::: Working data

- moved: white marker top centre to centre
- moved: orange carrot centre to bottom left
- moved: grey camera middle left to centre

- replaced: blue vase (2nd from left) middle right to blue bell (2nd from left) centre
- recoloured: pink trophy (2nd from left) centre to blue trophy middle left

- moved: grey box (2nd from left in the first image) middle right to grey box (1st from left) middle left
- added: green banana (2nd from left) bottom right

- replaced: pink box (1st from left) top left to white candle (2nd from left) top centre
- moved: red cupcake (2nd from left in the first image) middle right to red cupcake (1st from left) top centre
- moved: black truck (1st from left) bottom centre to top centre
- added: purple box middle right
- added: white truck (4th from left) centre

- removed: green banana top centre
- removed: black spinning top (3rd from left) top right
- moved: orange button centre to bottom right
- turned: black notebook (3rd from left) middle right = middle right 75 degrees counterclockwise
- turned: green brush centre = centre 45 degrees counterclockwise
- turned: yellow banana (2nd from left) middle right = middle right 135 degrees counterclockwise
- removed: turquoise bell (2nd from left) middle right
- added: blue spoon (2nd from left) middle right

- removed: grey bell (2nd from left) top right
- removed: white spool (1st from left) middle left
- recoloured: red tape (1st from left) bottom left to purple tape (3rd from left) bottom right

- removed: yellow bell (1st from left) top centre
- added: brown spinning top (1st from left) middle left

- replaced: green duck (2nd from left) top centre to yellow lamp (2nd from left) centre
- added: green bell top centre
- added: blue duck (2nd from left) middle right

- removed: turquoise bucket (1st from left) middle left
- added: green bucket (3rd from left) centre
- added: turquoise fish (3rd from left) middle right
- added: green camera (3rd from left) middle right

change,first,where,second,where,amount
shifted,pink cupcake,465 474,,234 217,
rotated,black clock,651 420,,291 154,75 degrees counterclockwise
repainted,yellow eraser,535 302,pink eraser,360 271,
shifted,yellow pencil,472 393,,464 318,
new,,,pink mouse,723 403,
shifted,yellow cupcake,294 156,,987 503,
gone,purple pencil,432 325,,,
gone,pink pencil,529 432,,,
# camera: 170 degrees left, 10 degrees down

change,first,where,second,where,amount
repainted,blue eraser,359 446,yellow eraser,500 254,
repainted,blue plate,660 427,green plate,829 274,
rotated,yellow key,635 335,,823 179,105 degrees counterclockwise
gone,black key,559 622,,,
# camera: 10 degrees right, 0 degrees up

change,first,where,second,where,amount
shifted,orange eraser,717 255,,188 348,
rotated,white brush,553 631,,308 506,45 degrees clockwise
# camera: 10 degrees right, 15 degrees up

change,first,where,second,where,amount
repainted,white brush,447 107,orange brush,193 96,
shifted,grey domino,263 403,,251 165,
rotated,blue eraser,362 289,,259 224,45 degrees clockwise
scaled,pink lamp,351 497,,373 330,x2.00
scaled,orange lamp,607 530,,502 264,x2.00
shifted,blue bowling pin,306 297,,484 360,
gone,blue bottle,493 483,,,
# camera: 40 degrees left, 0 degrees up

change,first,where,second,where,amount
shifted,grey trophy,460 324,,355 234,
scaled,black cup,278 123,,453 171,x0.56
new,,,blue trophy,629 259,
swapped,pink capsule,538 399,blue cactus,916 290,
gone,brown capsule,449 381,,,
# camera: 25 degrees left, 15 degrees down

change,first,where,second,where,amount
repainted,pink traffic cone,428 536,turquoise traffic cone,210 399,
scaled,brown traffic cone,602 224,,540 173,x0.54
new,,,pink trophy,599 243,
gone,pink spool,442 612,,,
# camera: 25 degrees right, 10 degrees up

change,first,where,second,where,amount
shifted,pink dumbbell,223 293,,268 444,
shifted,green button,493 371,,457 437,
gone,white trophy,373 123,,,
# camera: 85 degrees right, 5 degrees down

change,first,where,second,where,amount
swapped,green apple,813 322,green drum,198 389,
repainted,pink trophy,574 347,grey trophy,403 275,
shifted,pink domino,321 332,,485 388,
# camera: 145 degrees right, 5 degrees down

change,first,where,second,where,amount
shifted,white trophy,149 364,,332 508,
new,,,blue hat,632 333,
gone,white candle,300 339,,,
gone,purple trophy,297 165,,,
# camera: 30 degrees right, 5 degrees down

::::::

Activity: Every line above needs to be retyped exactly.

Response area:
- moved: white marker top centre to centre
- moved: orange carrot centre to bottom left
- moved: grey camera middle left to centre

- replaced: blue vase (2nd from left) middle right to blue bell (2nd from left) centre
- recoloured: pink trophy (2nd from left) centre to blue trophy middle left

- moved: grey box (2nd from left in the first image) middle right to grey box (1st from left) middle left
- added: green banana (2nd from left) bottom right

- replaced: pink box (1st from left) top left to white candle (2nd from left) top centre
- moved: red cupcake (2nd from left in the first image) middle right to red cupcake (1st from left) top centre
- moved: black truck (1st from left) bottom centre to top centre
- added: purple box middle right
- added: white truck (4th from left) centre

- removed: green banana top centre
- removed: black spinning top (3rd from left) top right
- moved: orange button centre to bottom right
- turned: black notebook (3rd from left) middle right = middle right 75 degrees counterclockwise
- turned: green brush centre = centre 45 degrees counterclockwise
- turned: yellow banana (2nd from left) middle right = middle right 135 degrees counterclockwise
- removed: turquoise bell (2nd from left) middle right
- added: blue spoon (2nd from left) middle right

- removed: grey bell (2nd from left) top right
- removed: white spool (1st from left) middle left
- recoloured: red tape (1st from left) bottom left to purple tape (3rd from left) bottom right

- removed: yellow bell (1st from left) top centre
- added: brown spinning top (1st from left) middle left

- replaced: green duck (2nd from left) top centre to yellow lamp (2nd from left) centre
- added: green bell top centre
- added: blue duck (2nd from left) middle right

- removed: turquoise bucket (1st from left) middle left
- added: green bucket (3rd from left) centre
- added: turquoise fish (3rd from left) middle right
- added: green camera (3rd from left) middle right

change,first,where,second,where,amount
shifted,pink cupcake,465 474,,234 217,
rotated,black clock,651 420,,291 154,75 degrees counterclockwise
repainted,yellow eraser,535 302,pink eraser,360 271,
shifted,yellow pencil,472 393,,464 318,
new,,,pink mouse,723 403,
shifted,yellow cupcake,294 156,,987 503,
gone,purple pencil,432 325,,,
gone,pink pencil,529 432,,,
# camera: 170 degrees left, 10 degrees down

change,first,where,second,where,amount
repainted,blue eraser,359 446,yellow eraser,500 254,
repainted,blue plate,660 427,green plate,829 274,
rotated,yellow key,635 335,,823 179,105 degrees counterclockwise
gone,black key,559 622,,,
# camera: 10 degrees right, 0 degrees up

change,first,where,second,where,amount
shifted,orange eraser,717 255,,188 348,
rotated,white brush,553 631,,308 506,45 degrees clockwise
# camera: 10 degrees right, 15 degrees up

change,first,where,second,where,amount
repainted,white brush,447 107,orange brush,193 96,
shifted,grey domino,263 403,,251 165,
rotated,blue eraser,362 289,,259 224,45 degrees clockwise
scaled,pink lamp,351 497,,373 330,x2.00
scaled,orange lamp,607 530,,502 264,x2.00
shifted,blue bowling pin,306 297,,484 360,
gone,blue bottle,493 483,,,
# camera: 40 degrees left, 0 degrees up

change,first,where,second,where,amount
shifted,grey trophy,460 324,,355 234,
scaled,black cup,278 123,,453 171,x0.56
new,,,blue trophy,629 259,
swapped,pink capsule,538 399,blue cactus,916 290,
gone,brown capsule,449 381,,,
# camera: 25 degrees left, 15 degrees down

change,first,where,second,where,amount
repainted,pink traffic cone,428 536,turquoise traffic cone,210 399,
scaled,brown traffic cone,602 224,,540 173,x0.54
new,,,pink trophy,599 243,
gone,pink spool,442 612,,,
# camera: 25 degrees right, 10 degrees up

change,first,where,second,where,amount
shifted,pink dumbbell,223 293,,268 444,
shifted,green button,493 371,,457 437,
gone,white trophy,373 123,,,
# camera: 85 degrees right, 5 degrees down

change,first,where,second,where,amount
swapped,green apple,813 322,green drum,198 389,
repainted,pink trophy,574 347,grey trophy,403 275,
shifted,pink domino,321 332,,485 388,
# camera: 145 degrees right, 5 degrees down

change,first,where,second,where,amount
shifted,white trophy,149 364,,332 508,
new,,,blue hat,632 333,
gone,white candle,300 339,,,
gone,purple trophy,297 165,,,
# camera: 30 degrees right, 5 degrees down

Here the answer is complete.